═══ Provided records ═══
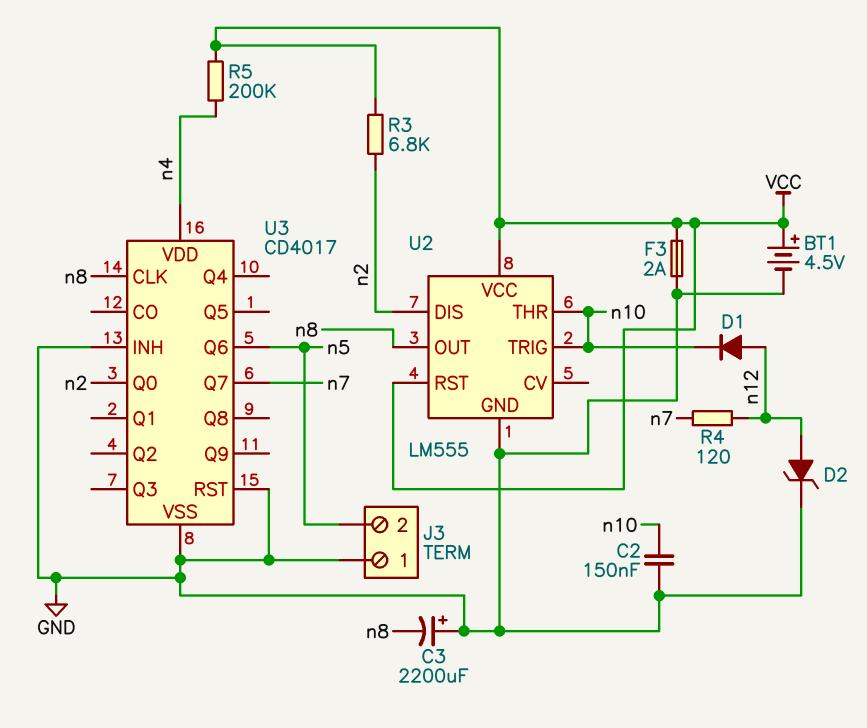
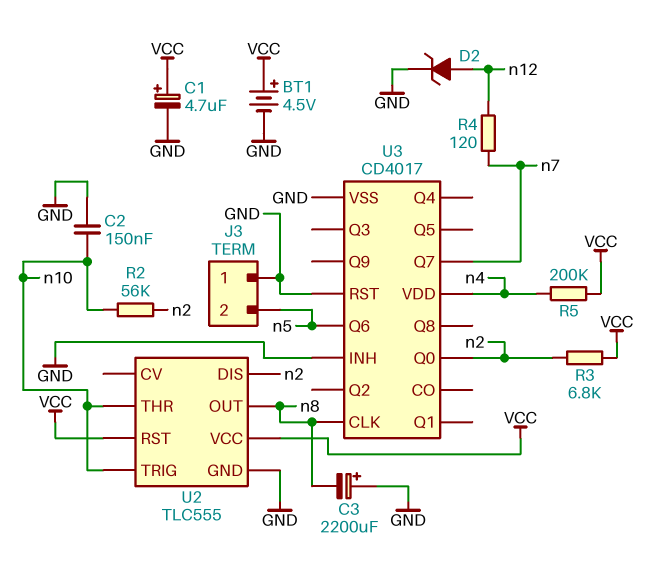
C1: none -> 4.7uF (plus VCC, minus GND)
D1: diode (A n12, K n10) -> none
F3: 2A (GND, VCC) -> none
R2: none -> 56k (n2, n10)
U2: LM555 -> TLC555

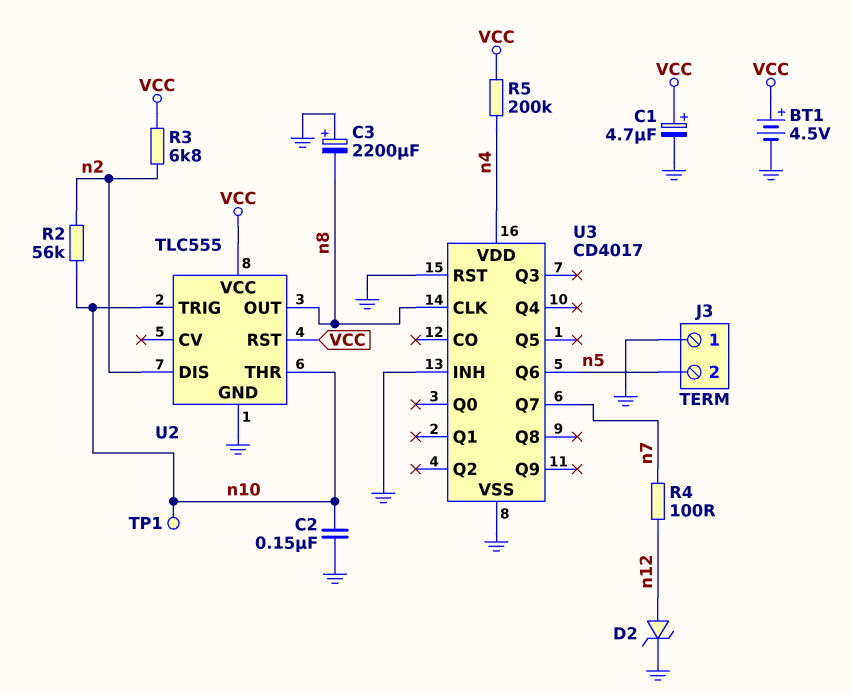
R4: 120 (n7, n12) -> 100 (n7, n12)
TP1: none -> test point (n10)
U3 pin Q0: n2 -> none

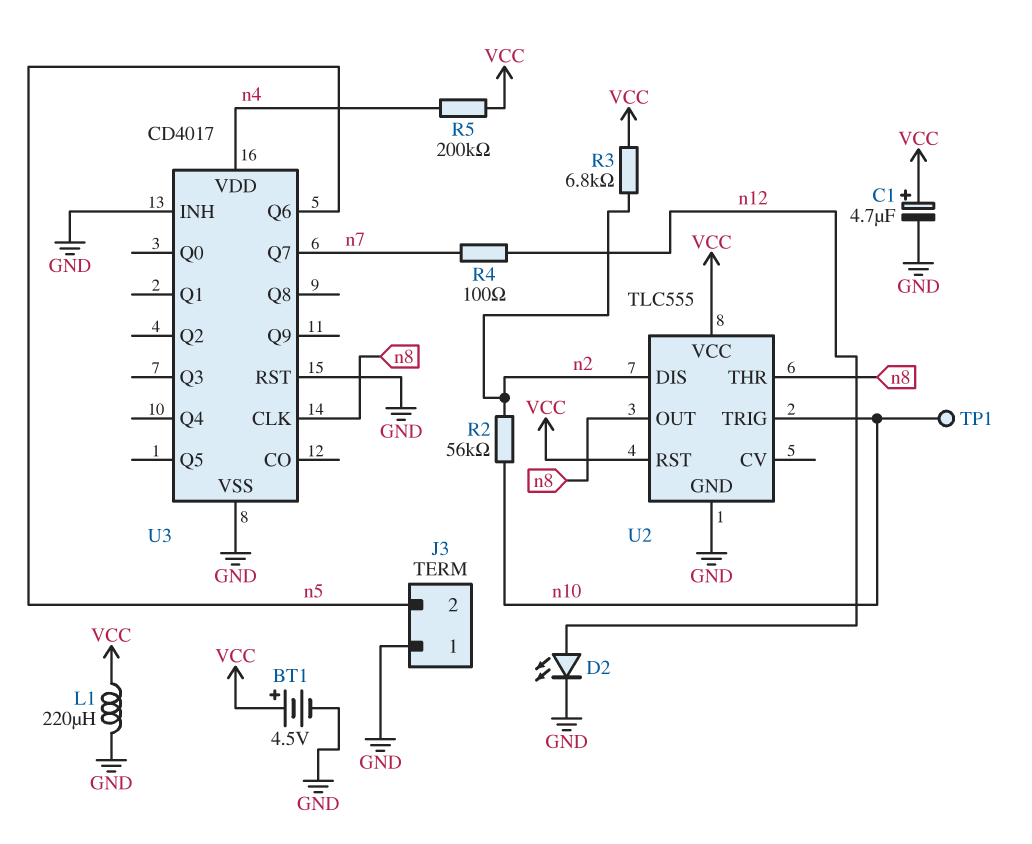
C2: 150nF (GND, n10) -> none
C3: 2200uF (plus GND, minus n8) -> none
D2: zener (A n12, K GND) -> LED (A n12, K GND)
L1: none -> 220uH (GND, VCC)
U2 pin THR: n10 -> n8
═══
▸ **Instructions to follow**
Copy out all the data above exactly as written. Skip the pictures.

▸ **Your response**
C1: none -> 4.7uF (plus VCC, minus GND)
D1: diode (A n12, K n10) -> none
F3: 2A (GND, VCC) -> none
R2: none -> 56k (n2, n10)
U2: LM555 -> TLC555

R4: 120 (n7, n12) -> 100 (n7, n12)
TP1: none -> test point (n10)
U3 pin Q0: n2 -> none

C2: 150nF (GND, n10) -> none
C3: 2200uF (plus GND, minus n8) -> none
D2: zener (A n12, K GND) -> LED (A n12, K GND)
L1: none -> 220uH (GND, VCC)
U2 pin THR: n10 -> n8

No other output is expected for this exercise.